**HOW TO COMPLETE THIS TASK**
Reproduce exactly the lines beginning with the line that contains "turquoise domino: 11 -> 12" and ending at the final line of the material below.

──────── INFORMATION SUPPLIED ────────

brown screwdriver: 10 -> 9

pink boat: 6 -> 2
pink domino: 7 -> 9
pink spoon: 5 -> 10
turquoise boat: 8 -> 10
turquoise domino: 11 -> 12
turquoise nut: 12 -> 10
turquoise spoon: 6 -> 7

────────

**ANSWER BOX**
turquoise domino: 11 -> 12
turquoise nut: 12 -> 10
turquoise spoon: 6 -> 7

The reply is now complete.